**Directions for this task**
Each entry that follows is to be duplicated exactly, without its images.

**Records from a collection**
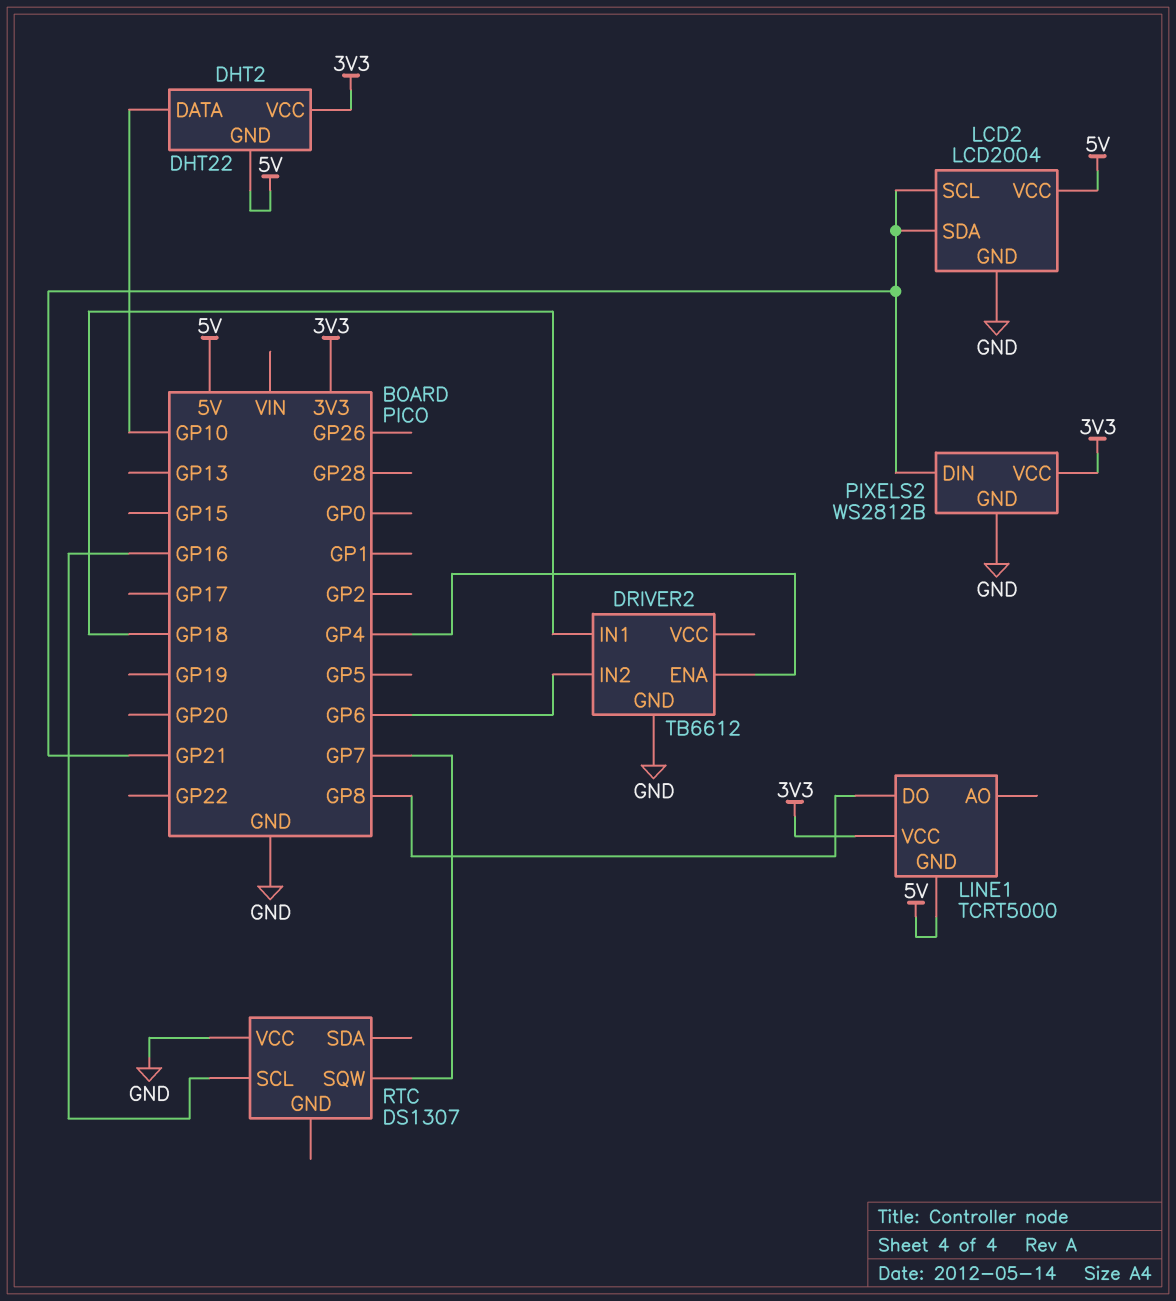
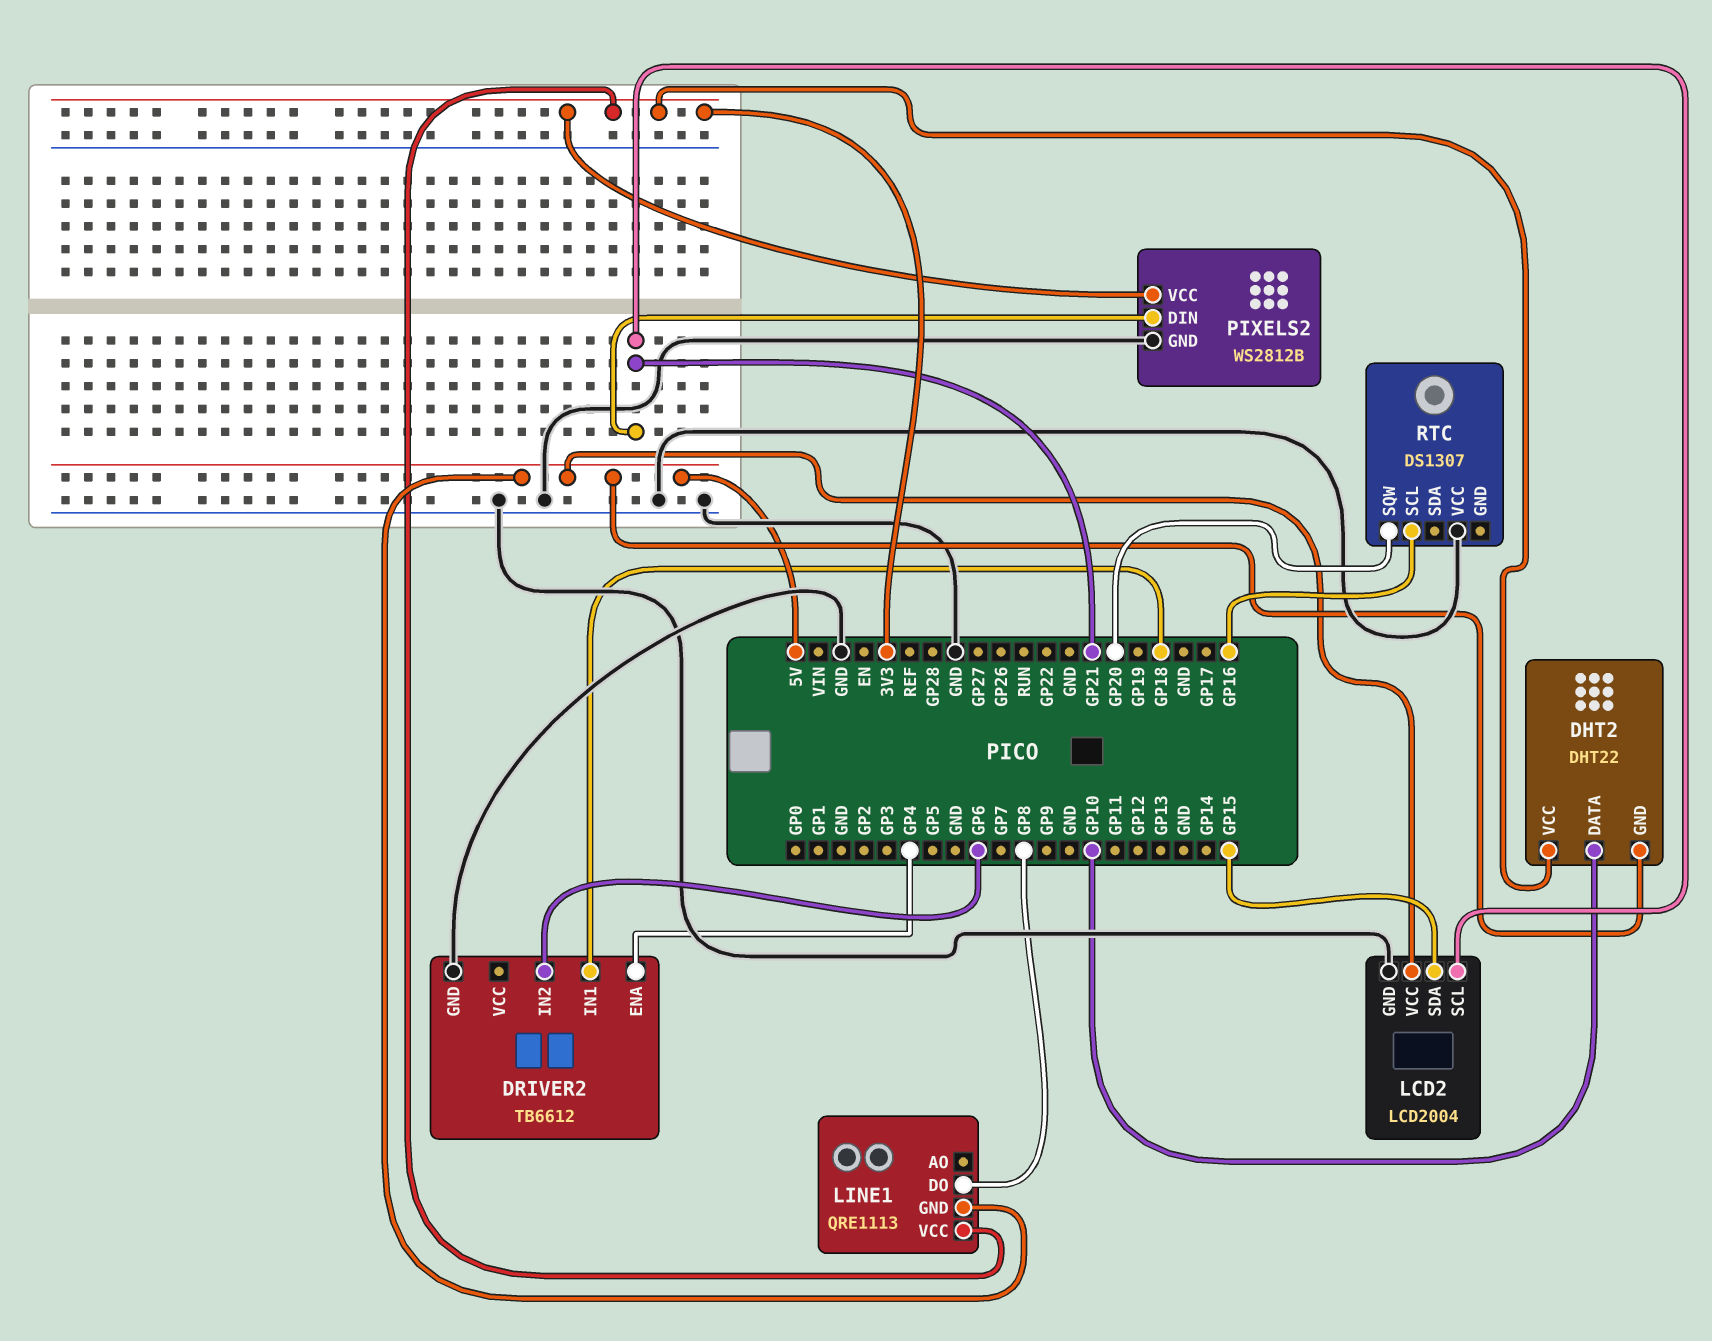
LCD2 pin SDA: GP21 -> GP15
LINE1: TCRT5000 -> QRE1113
RTC pin SQW: GP7 -> GP20

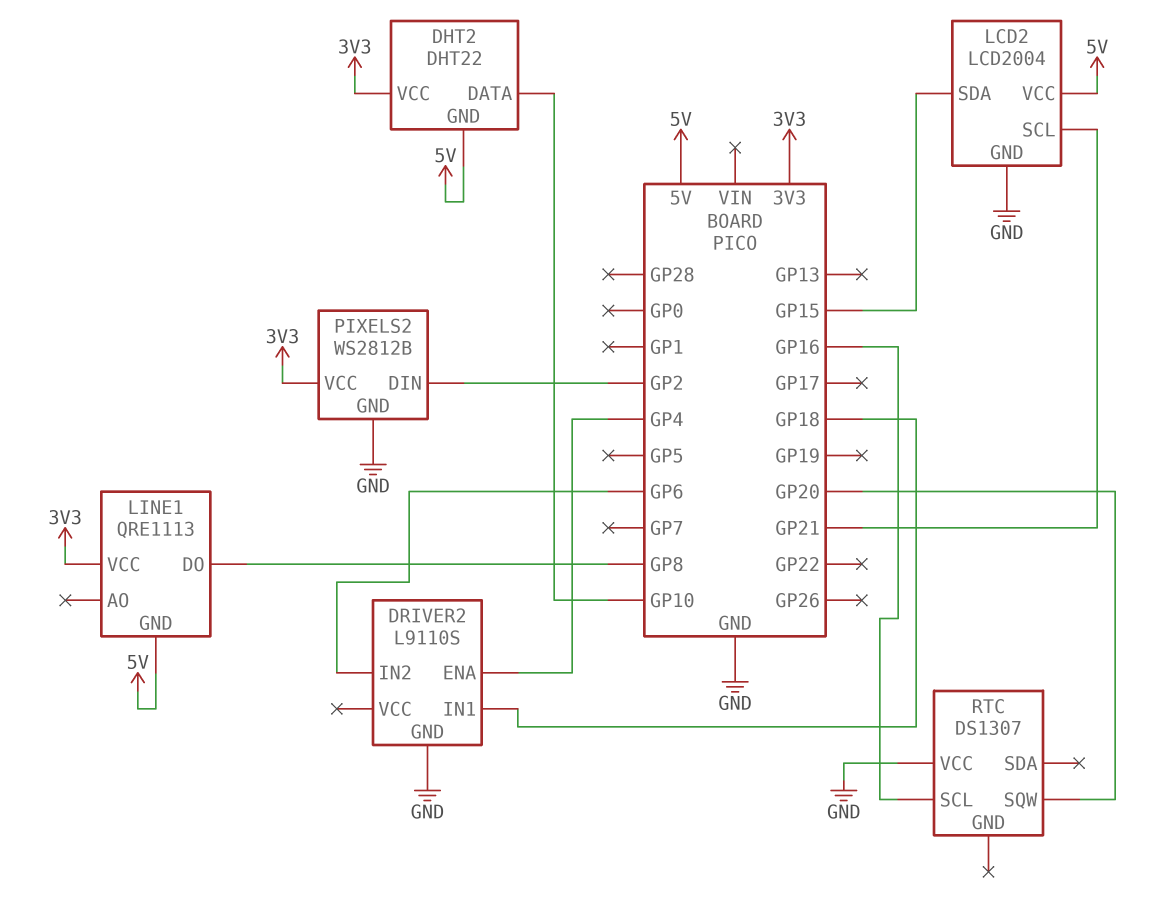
DRIVER2: TB6612 -> L9110S
PIXELS2 pin DIN: GP21 -> GP2

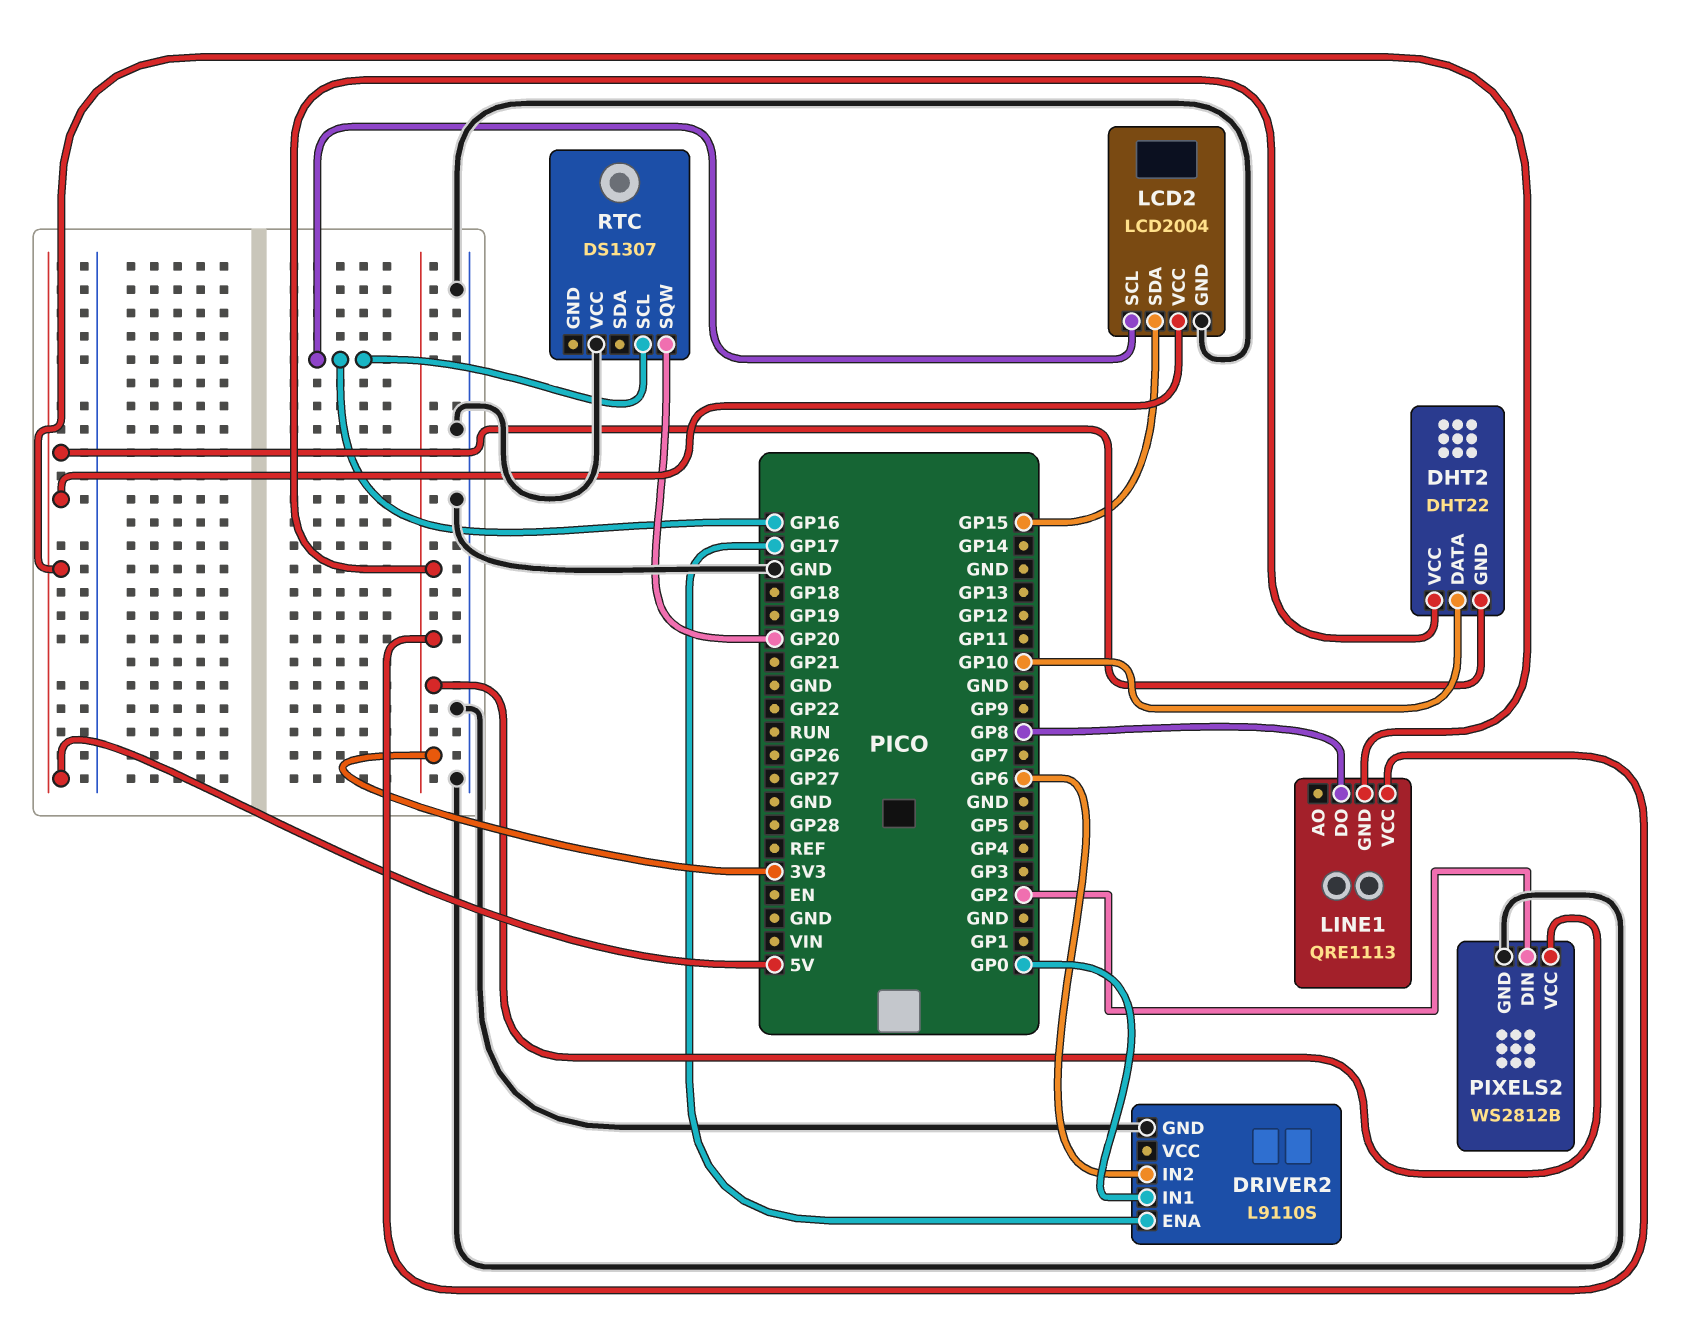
DRIVER2 pin ENA: GP4 -> GP17
DRIVER2 pin IN1: GP18 -> GP0
LCD2 pin SCL: GP21 -> GP16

**Task output**
LCD2 pin SDA: GP21 -> GP15
LINE1: TCRT5000 -> QRE1113
RTC pin SQW: GP7 -> GP20

DRIVER2: TB6612 -> L9110S
PIXELS2 pin DIN: GP21 -> GP2

DRIVER2 pin ENA: GP4 -> GP17
DRIVER2 pin IN1: GP18 -> GP0
LCD2 pin SCL: GP21 -> GP16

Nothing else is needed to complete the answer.